§ **Your task**
State only how many lines of the records contain the string "moved".

§ **The records**
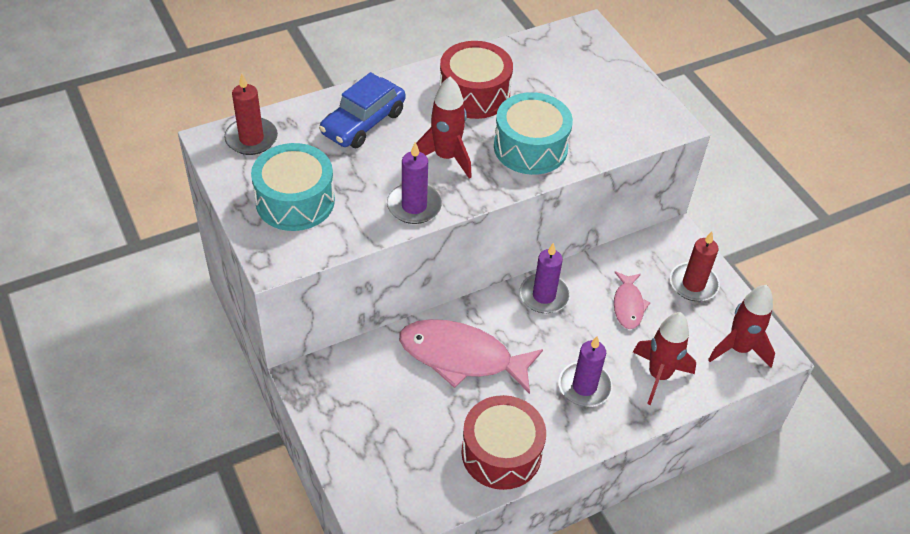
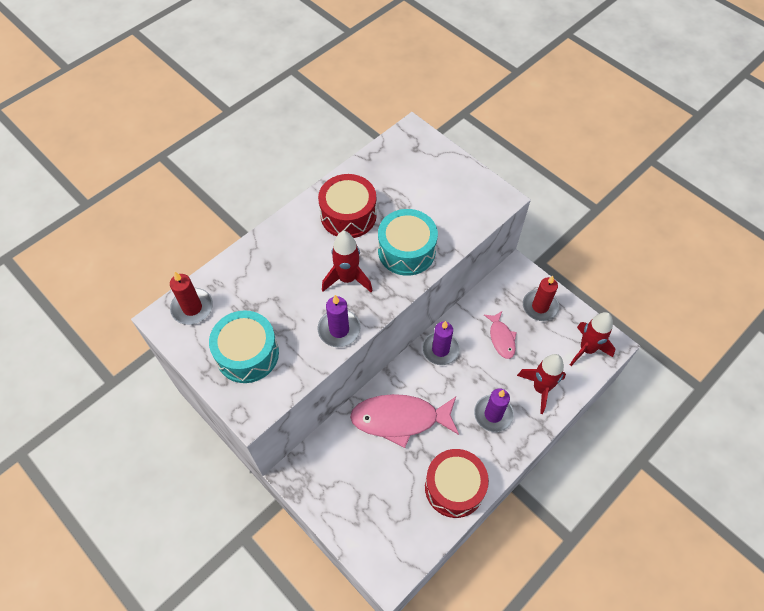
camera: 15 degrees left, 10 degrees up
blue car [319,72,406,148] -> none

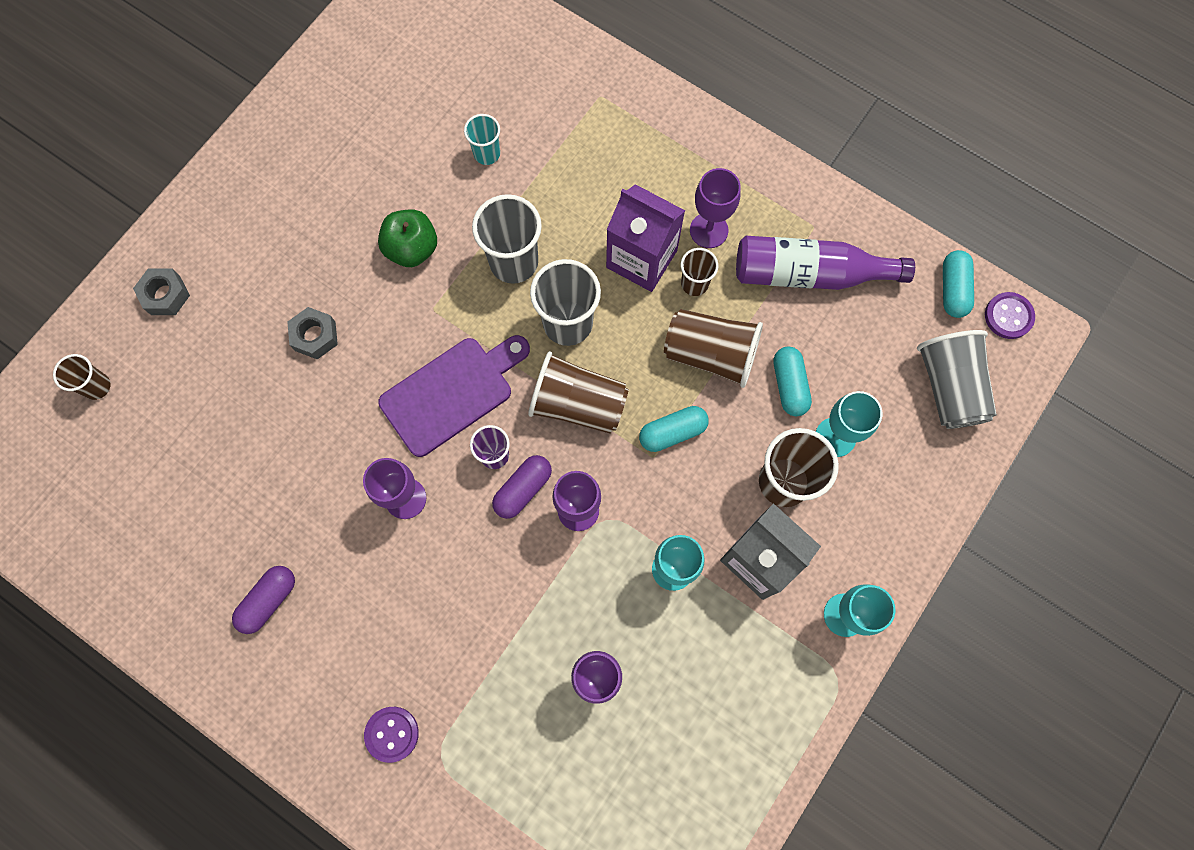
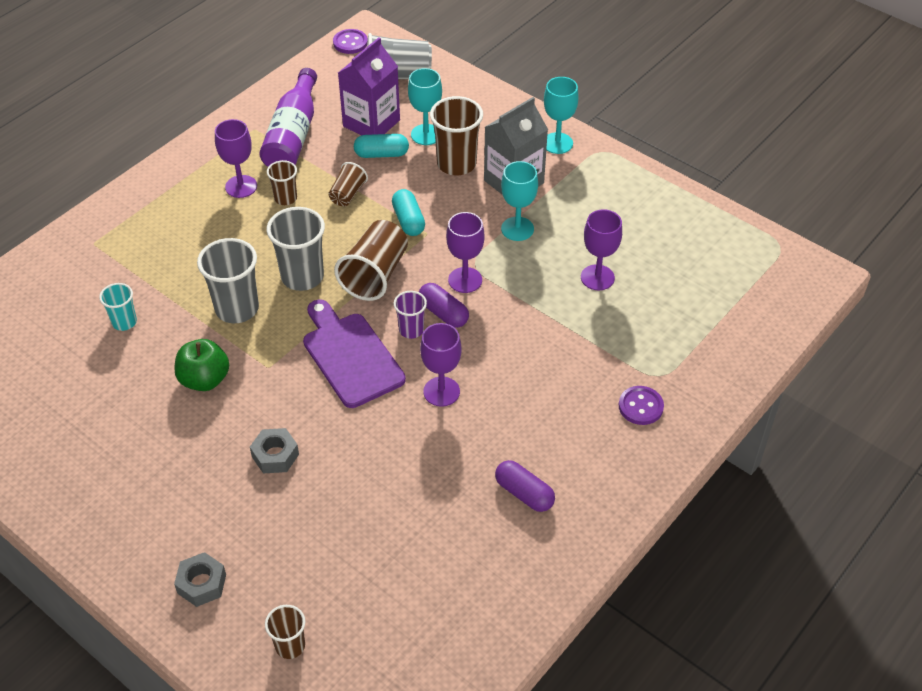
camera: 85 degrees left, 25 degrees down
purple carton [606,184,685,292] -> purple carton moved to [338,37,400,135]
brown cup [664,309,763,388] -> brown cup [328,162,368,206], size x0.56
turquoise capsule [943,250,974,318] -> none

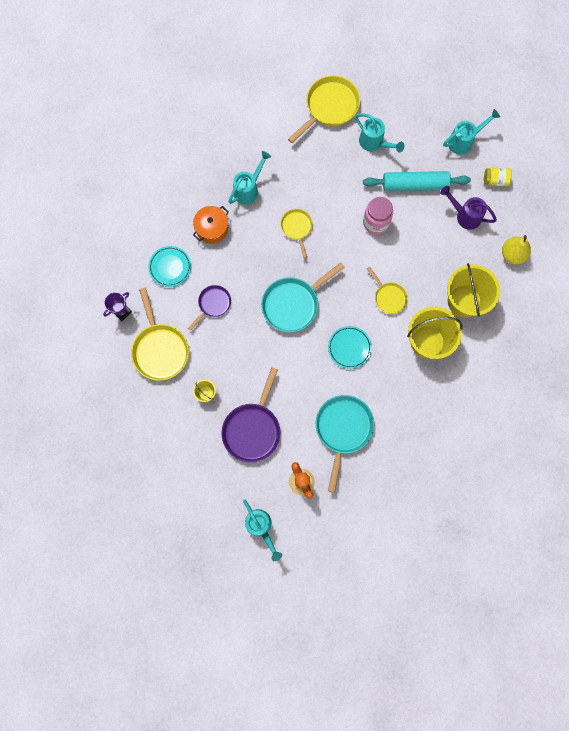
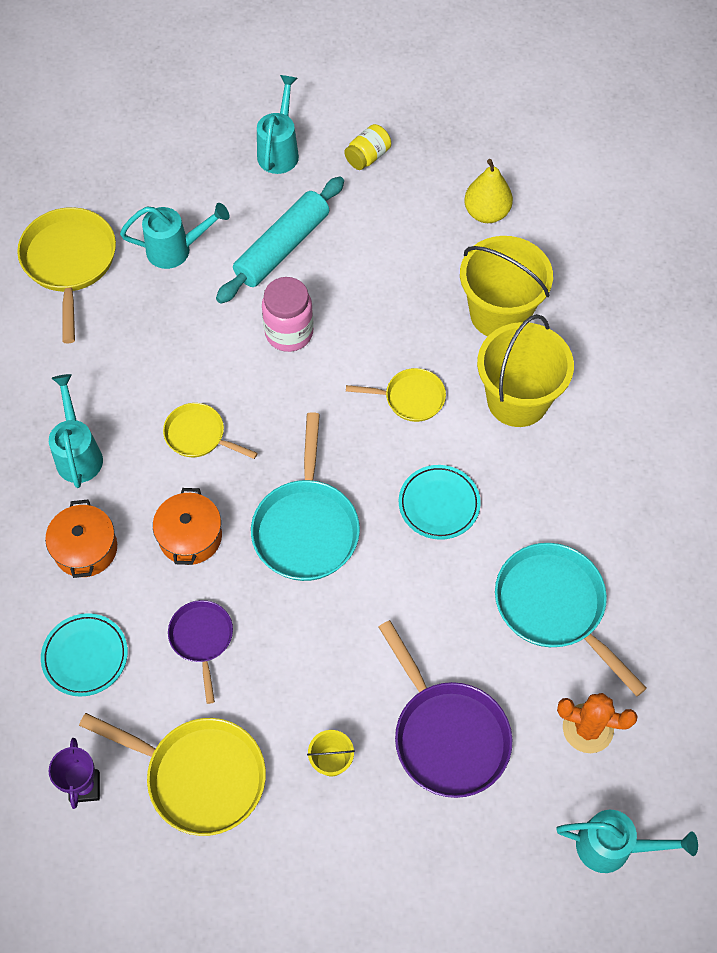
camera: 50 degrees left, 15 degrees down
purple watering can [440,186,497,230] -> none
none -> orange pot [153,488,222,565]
* * *
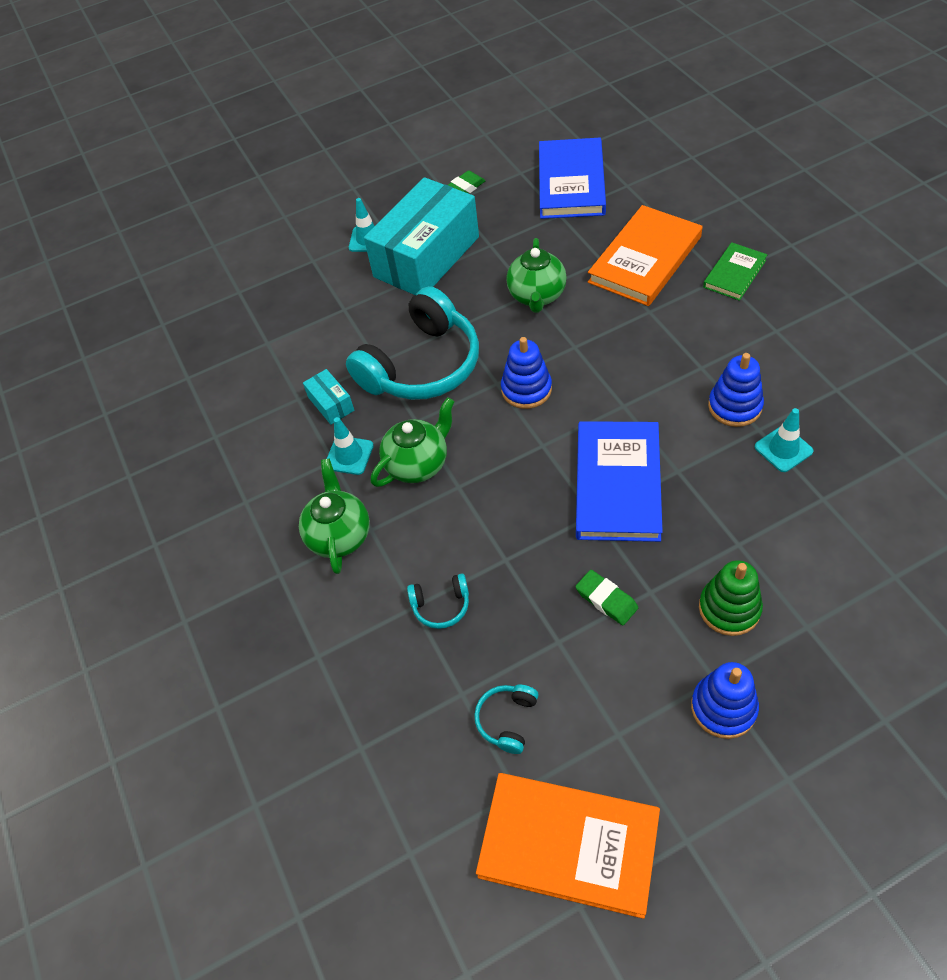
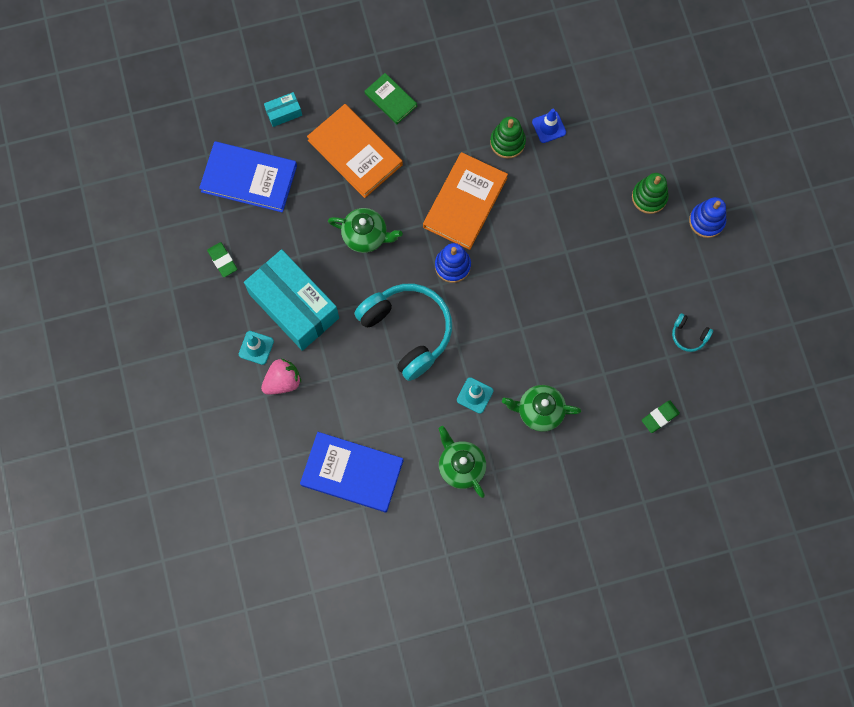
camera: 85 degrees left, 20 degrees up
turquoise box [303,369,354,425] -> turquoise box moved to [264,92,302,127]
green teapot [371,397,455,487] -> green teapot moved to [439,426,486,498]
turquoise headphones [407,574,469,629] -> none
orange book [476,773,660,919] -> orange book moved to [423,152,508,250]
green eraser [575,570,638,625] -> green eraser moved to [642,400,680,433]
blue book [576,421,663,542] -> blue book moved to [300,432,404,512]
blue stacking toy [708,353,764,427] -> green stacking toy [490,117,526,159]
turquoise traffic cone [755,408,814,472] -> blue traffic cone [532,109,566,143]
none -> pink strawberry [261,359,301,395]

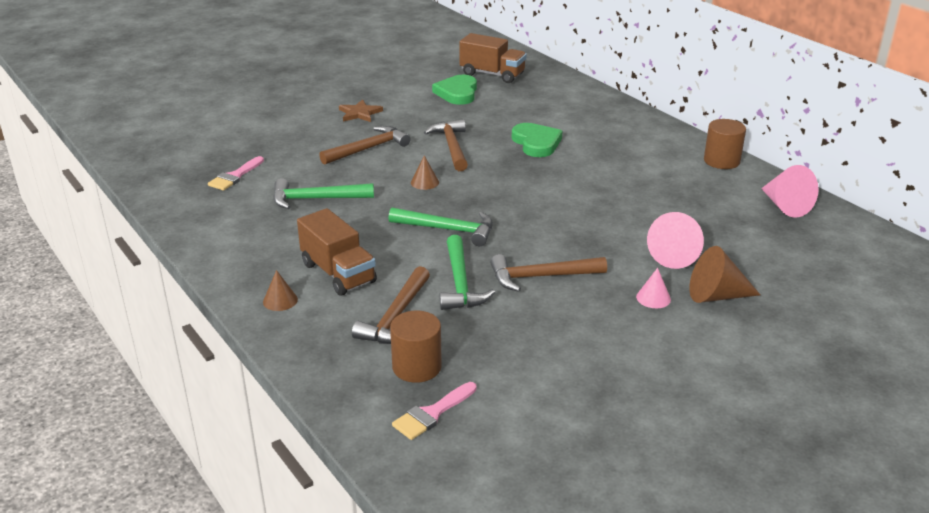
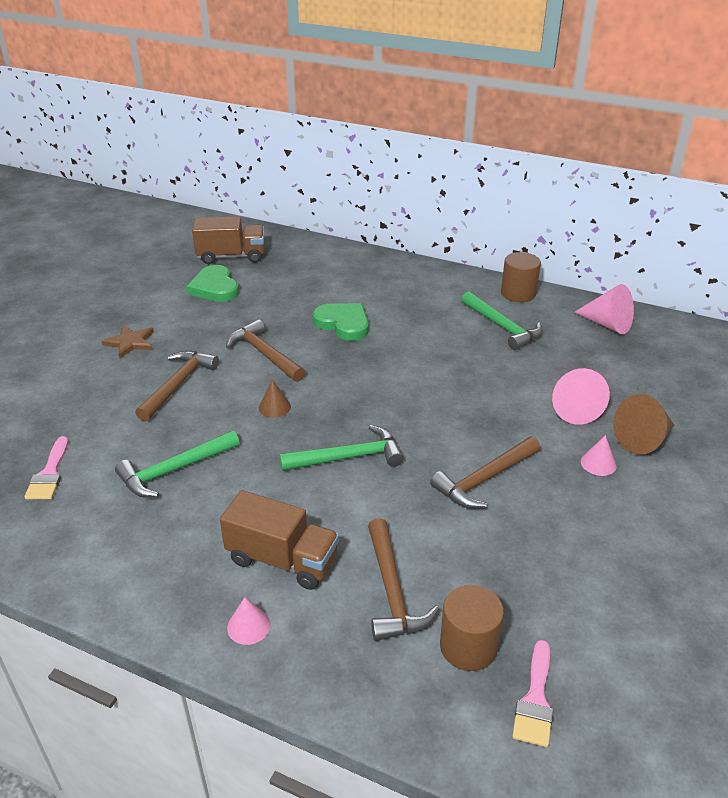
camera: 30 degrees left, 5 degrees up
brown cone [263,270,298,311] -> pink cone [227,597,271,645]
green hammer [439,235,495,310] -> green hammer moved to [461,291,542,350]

§ **Response to this task**
7